Object correspondence data:
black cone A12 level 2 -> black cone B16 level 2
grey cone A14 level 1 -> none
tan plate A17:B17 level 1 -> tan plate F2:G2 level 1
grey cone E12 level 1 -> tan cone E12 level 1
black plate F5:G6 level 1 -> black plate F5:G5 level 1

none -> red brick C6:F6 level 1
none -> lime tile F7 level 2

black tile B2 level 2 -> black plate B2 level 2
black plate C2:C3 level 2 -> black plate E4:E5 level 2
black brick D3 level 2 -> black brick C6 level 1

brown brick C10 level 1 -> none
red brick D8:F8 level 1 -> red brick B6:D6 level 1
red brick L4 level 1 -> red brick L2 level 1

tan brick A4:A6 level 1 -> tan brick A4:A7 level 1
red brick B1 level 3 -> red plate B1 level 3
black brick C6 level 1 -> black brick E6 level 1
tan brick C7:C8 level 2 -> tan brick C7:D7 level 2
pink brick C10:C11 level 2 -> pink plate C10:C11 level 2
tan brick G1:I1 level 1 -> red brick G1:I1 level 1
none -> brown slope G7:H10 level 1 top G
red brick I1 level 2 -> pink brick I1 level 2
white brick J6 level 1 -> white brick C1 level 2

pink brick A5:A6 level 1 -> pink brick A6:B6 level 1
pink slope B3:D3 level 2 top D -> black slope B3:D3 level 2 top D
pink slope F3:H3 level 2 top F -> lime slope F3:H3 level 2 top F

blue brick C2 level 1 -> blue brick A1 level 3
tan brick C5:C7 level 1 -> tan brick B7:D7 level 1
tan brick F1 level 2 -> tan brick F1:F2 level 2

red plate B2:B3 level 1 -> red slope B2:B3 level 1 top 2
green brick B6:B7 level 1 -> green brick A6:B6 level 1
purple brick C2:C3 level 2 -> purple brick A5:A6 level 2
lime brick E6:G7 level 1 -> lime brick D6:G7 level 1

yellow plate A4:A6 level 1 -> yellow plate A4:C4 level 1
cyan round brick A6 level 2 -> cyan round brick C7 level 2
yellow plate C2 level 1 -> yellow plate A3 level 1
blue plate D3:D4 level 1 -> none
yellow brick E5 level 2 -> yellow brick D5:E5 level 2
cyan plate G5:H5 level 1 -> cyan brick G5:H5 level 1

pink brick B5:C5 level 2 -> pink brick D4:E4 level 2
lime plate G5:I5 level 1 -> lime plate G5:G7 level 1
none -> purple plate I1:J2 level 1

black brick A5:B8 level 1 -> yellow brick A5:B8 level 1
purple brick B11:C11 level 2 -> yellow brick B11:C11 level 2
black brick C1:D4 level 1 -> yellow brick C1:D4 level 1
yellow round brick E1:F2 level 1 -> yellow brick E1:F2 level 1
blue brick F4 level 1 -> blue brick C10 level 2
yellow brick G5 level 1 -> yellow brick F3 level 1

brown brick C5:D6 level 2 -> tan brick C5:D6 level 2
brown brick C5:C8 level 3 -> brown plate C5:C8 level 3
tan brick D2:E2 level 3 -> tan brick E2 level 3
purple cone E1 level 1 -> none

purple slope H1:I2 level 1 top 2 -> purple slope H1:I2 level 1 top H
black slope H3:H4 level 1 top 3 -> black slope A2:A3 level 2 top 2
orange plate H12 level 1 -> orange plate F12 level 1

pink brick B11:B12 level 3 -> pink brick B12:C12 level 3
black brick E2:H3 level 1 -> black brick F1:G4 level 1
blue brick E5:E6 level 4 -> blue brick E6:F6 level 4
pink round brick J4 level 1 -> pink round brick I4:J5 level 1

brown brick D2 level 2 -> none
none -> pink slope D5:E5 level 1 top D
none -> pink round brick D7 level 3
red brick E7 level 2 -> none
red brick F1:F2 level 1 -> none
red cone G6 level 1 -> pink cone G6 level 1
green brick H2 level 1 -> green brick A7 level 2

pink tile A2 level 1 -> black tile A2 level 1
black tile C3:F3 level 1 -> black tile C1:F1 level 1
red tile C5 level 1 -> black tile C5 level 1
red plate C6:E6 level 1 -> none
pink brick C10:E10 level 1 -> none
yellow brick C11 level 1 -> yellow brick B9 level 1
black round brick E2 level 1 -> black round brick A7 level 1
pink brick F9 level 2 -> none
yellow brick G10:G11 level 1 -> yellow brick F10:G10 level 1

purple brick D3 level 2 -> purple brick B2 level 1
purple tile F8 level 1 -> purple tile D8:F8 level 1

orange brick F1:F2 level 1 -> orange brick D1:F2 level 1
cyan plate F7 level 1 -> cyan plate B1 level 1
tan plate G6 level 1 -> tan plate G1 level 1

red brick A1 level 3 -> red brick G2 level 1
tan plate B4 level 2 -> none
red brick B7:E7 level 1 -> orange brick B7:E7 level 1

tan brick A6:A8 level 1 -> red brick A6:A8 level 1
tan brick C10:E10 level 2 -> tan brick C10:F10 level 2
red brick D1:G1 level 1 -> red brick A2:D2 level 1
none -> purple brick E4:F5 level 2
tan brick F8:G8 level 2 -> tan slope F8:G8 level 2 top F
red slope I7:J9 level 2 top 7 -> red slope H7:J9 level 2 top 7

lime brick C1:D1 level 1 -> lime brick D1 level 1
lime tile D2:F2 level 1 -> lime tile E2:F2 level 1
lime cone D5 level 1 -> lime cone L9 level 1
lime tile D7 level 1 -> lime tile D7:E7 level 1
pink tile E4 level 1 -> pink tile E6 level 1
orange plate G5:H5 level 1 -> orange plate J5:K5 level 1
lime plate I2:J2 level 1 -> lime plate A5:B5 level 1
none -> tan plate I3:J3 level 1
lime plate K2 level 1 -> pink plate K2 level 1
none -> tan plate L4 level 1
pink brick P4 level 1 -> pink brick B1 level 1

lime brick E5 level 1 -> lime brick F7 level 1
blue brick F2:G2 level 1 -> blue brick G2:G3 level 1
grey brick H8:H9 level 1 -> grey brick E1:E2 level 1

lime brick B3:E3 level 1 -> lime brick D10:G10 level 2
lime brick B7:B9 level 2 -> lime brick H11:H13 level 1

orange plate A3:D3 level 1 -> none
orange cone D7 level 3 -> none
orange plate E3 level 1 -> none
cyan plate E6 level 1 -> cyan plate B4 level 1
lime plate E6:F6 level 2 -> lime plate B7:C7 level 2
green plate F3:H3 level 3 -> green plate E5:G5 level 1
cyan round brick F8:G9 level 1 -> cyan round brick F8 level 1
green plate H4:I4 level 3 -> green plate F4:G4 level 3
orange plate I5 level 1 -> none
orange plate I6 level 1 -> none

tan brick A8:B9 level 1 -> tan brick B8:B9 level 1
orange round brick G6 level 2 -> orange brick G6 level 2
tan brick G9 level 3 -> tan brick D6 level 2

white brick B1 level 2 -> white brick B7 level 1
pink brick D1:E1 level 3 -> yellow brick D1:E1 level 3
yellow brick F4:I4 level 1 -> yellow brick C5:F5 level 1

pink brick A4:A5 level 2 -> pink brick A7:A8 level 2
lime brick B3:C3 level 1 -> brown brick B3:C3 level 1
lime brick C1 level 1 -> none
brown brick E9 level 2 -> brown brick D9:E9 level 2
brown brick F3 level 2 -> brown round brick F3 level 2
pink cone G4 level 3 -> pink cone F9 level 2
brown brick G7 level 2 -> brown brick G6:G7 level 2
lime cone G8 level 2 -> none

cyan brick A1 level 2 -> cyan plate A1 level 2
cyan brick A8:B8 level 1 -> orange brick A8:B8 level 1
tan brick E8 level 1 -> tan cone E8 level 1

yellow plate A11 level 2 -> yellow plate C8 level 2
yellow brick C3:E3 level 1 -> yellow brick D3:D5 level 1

Your instructions: Reproduce exactly the lines above from the line with "orange plate H12" to the line with "blue brick E5:E6", including both, and add nothing.

Solution to the exercise:
orange plate H12 level 1 -> orange plate F12 level 1

pink brick B11:B12 level 3 -> pink brick B12:C12 level 3
black brick E2:H3 level 1 -> black brick F1:G4 level 1
blue brick E5:E6 level 4 -> blue brick E6:F6 level 4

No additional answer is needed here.